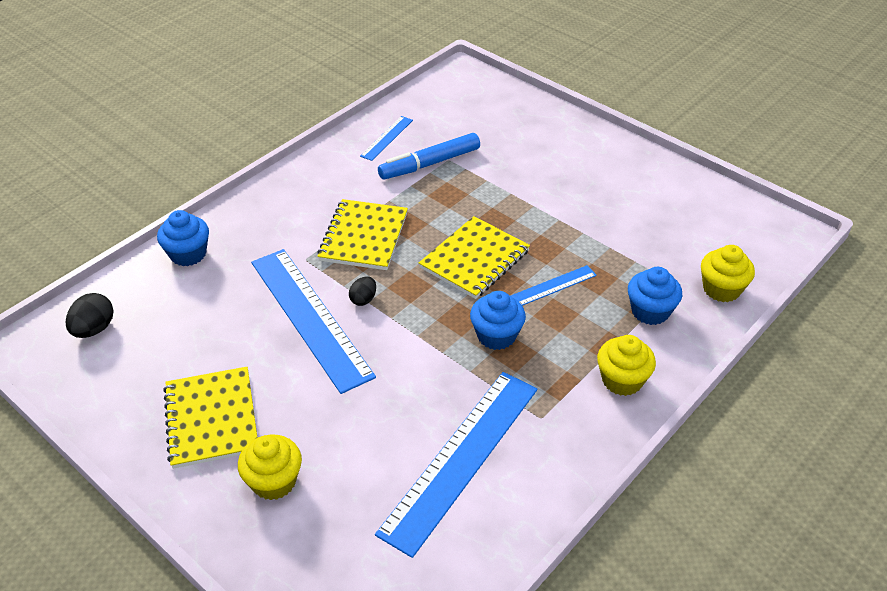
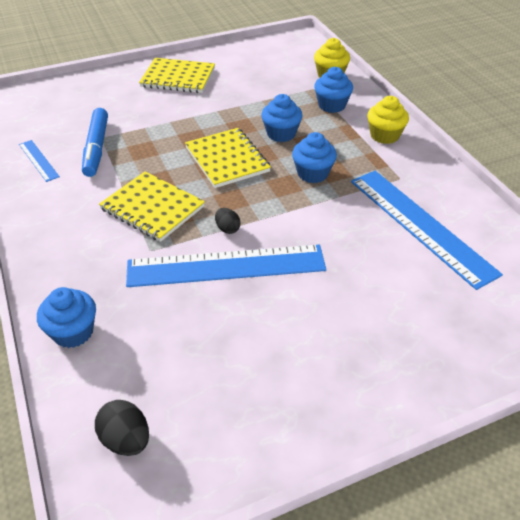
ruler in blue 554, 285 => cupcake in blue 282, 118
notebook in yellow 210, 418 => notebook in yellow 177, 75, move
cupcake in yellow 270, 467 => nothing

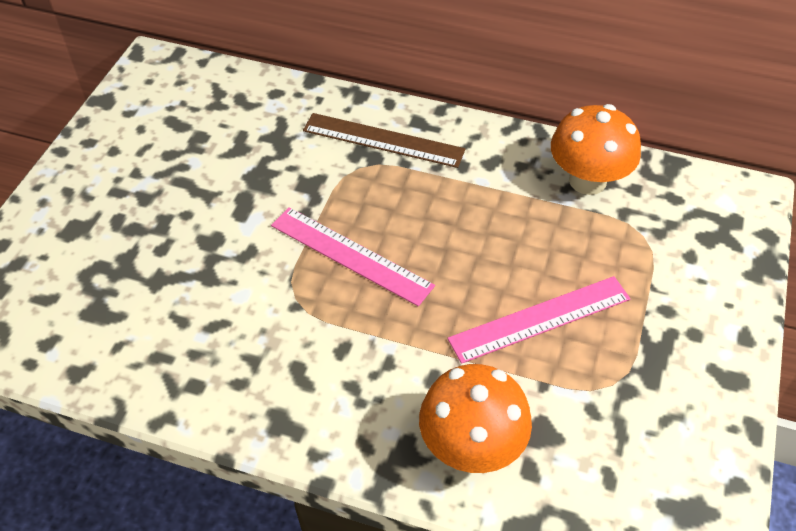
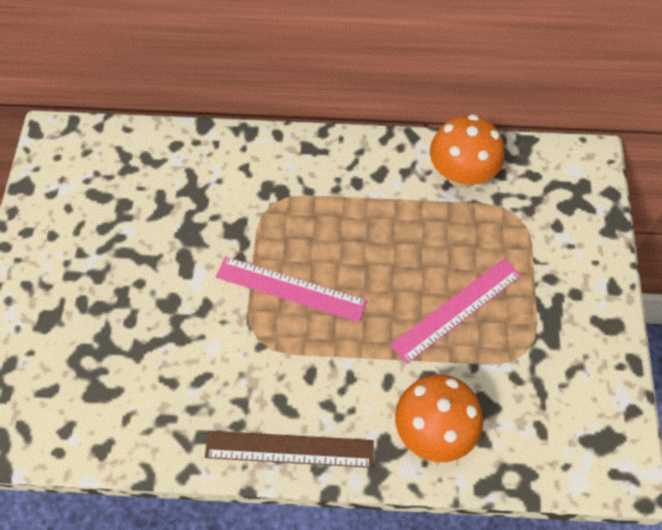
ruler in brown 384, 140 => ruler in brown 289, 449, move

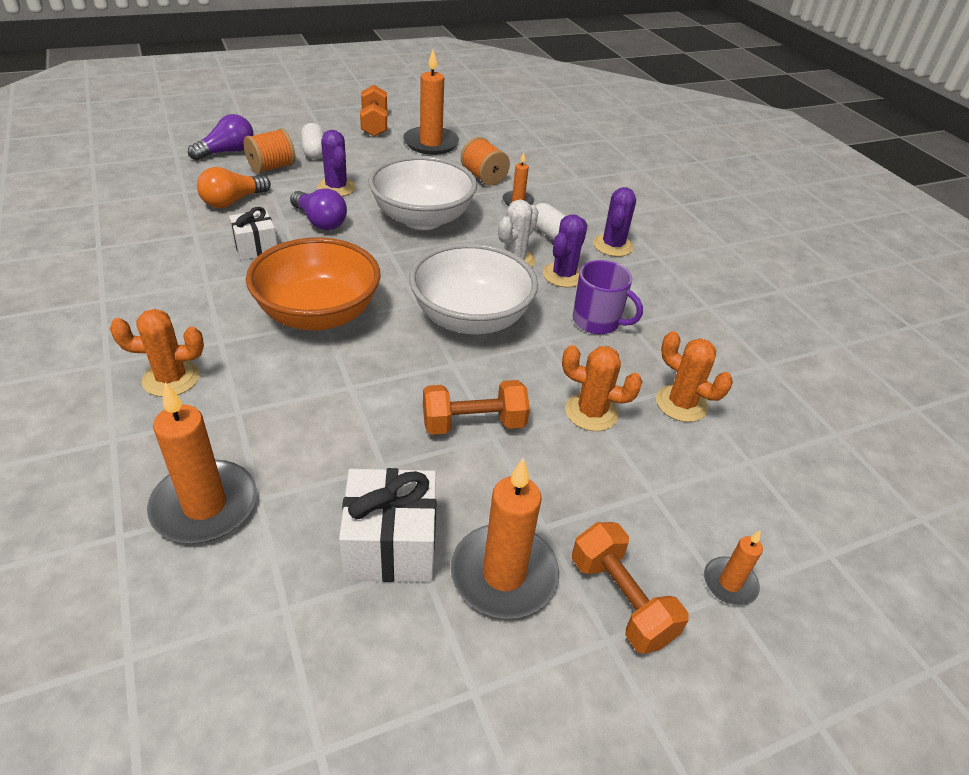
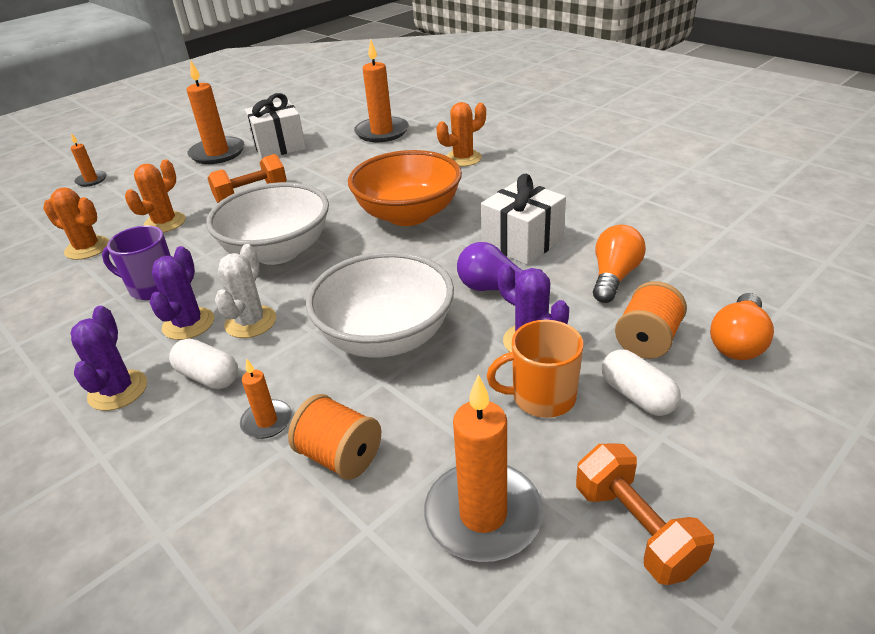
light bulb in purple 221, 137 => light bulb in orange 742, 326
gift in white 253, 233 => gift in white 523, 219, x1.54
cactus in orange 602, 388 => cactus in orange 155, 196, 60 degrees counterclockwise
dumbbell in orange 630, 588 => nothing
nothing => mug in orange 535, 369

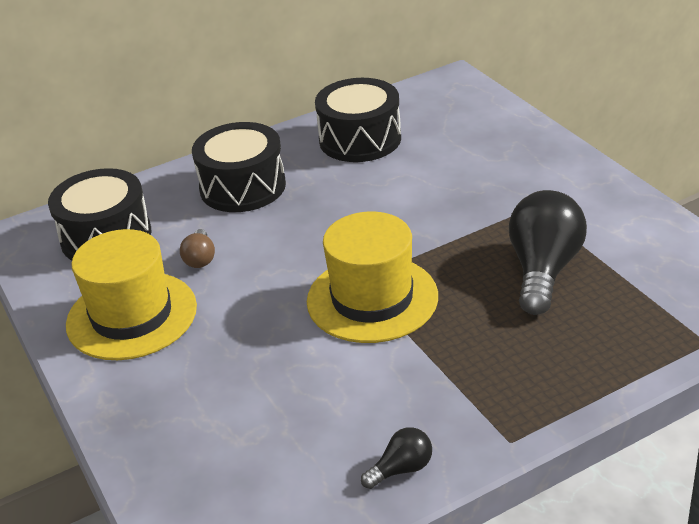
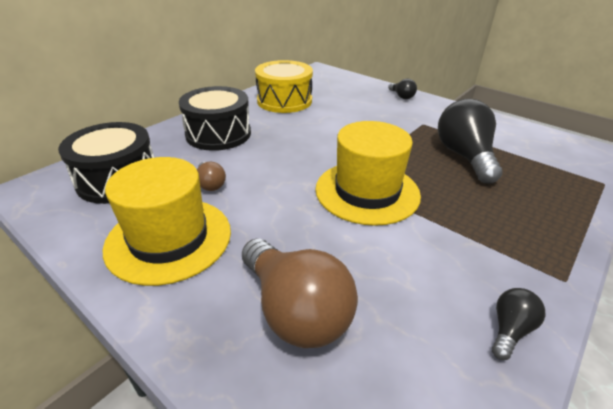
drum in black 358, 120 => drum in yellow 284, 86
nothing => light bulb in black 402, 89
nothing => light bulb in brown 300, 293

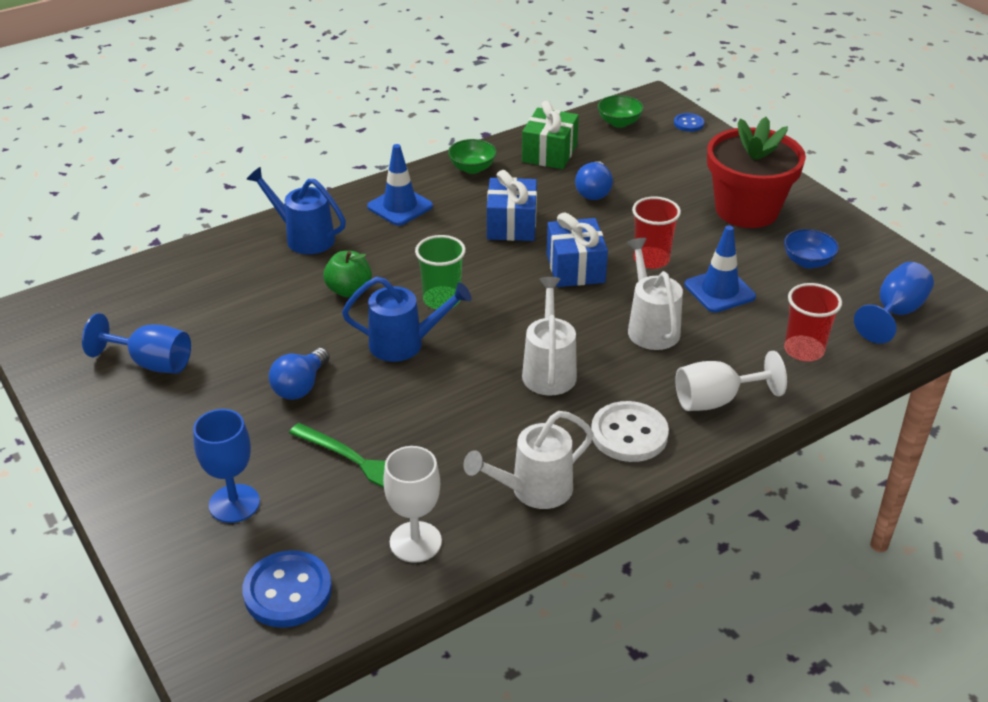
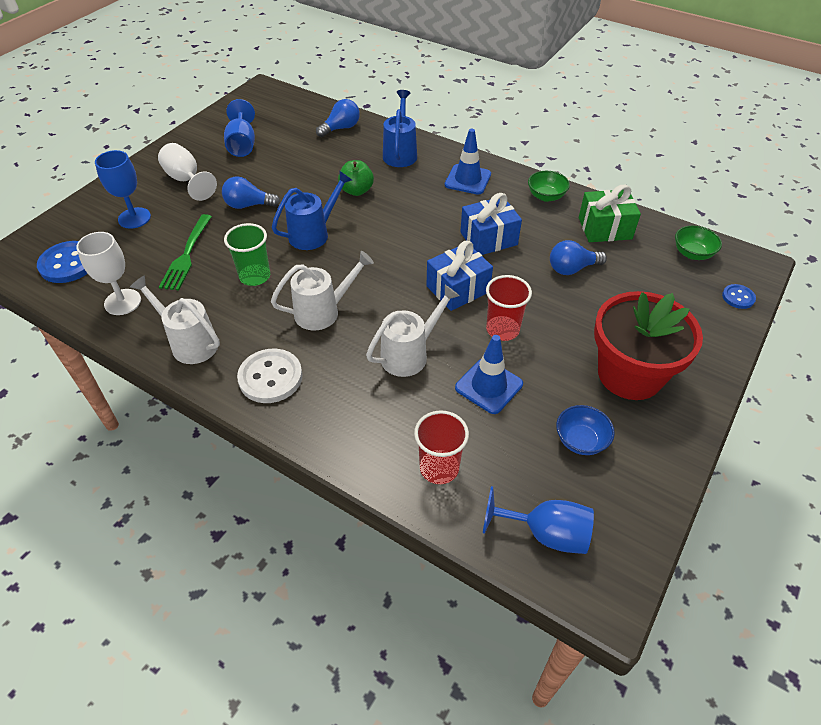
cup in green 440, 272 => cup in green 247, 254, move
watering can in blue 407, 319 => watering can in blue 312, 210, 105 degrees counterclockwise
goblet in white 731, 381 => goblet in white 187, 172, move
nothing => light bulb in blue 338, 118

Directions ▸ Tell how many lines of the data above include the string "degrees", with no other text in the answer.

Written reply ▸ 2